ACTION ITEM:
Down to the last line, transcribe the records verbatim and exclude the images.

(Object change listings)
#####

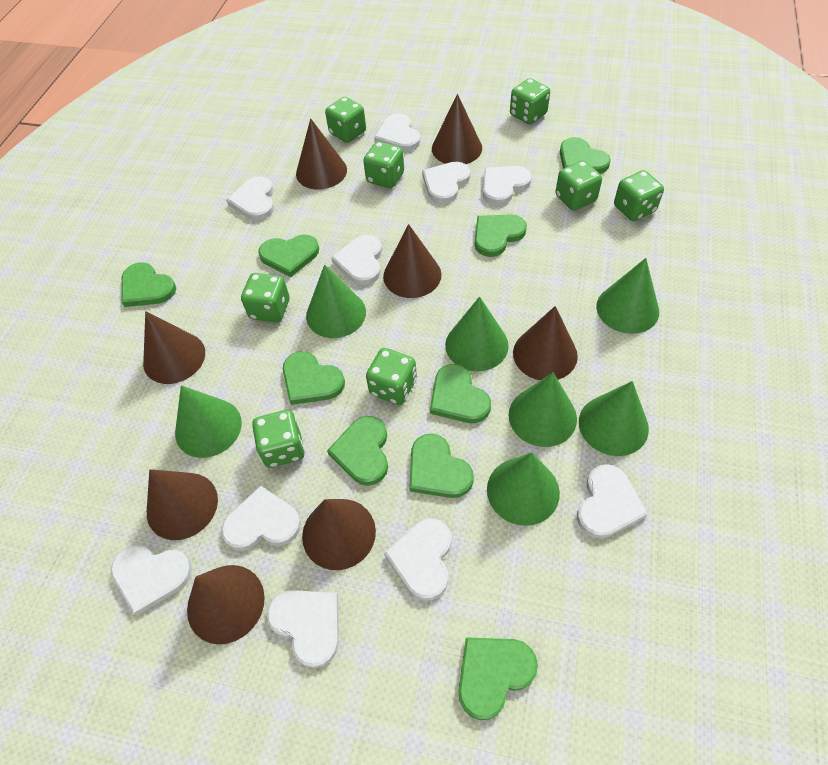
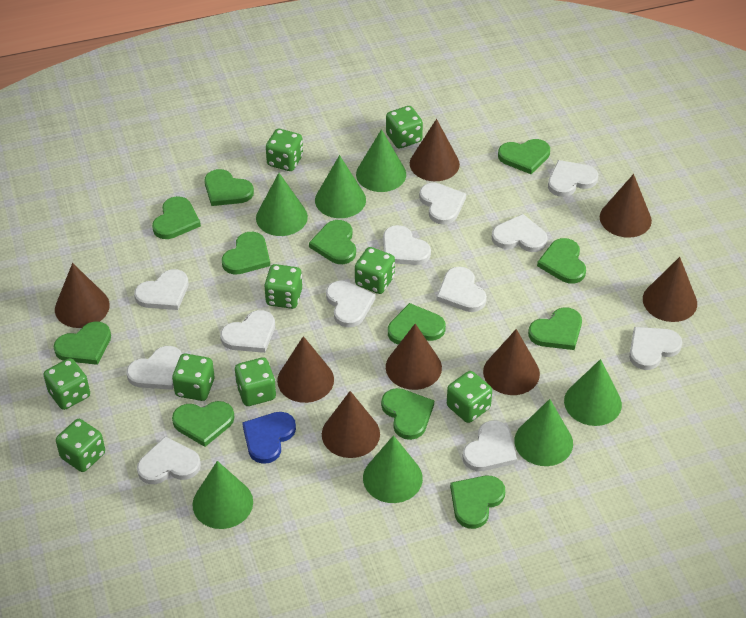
blue heart: 0 -> 1
green dice: 8 -> 9
green heart: 9 -> 12
white heart: 10 -> 12

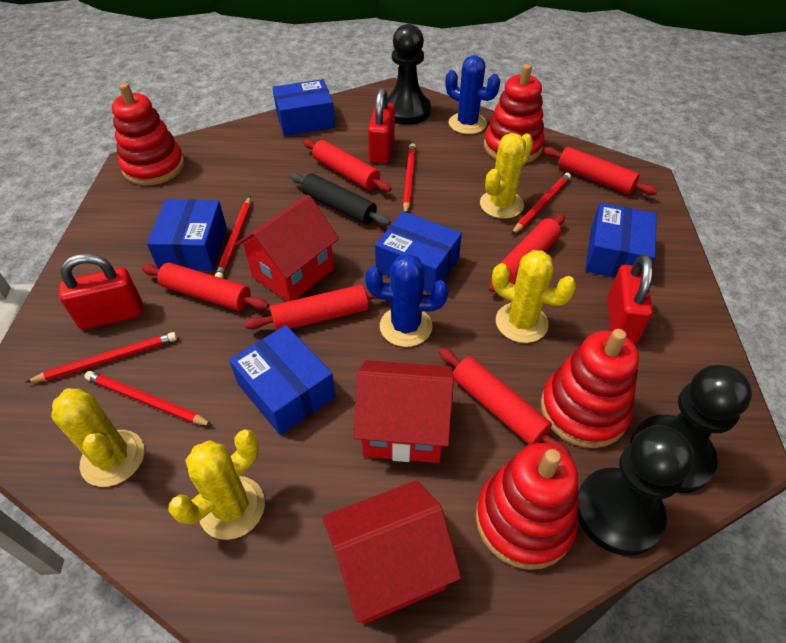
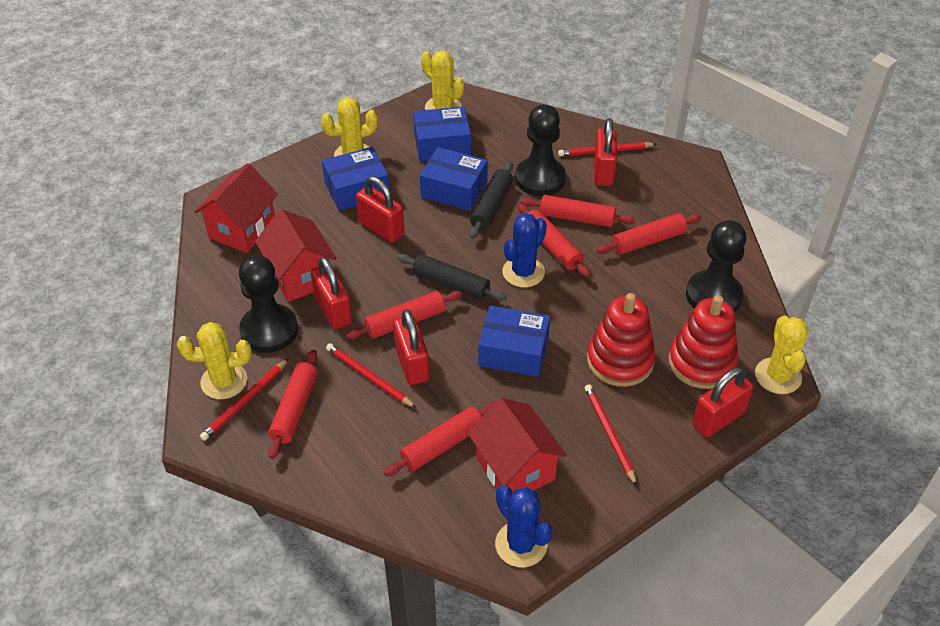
black rolling pin: 1 -> 2
blue box: 5 -> 4
red padlock: 3 -> 5
red pencil: 5 -> 4
red stacking toy: 4 -> 2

#####

RESPONSE FOR THIS EXERCISE:
blue heart: 0 -> 1
green dice: 8 -> 9
green heart: 9 -> 12
white heart: 10 -> 12

black rolling pin: 1 -> 2
blue box: 5 -> 4
red padlock: 3 -> 5
red pencil: 5 -> 4
red stacking toy: 4 -> 2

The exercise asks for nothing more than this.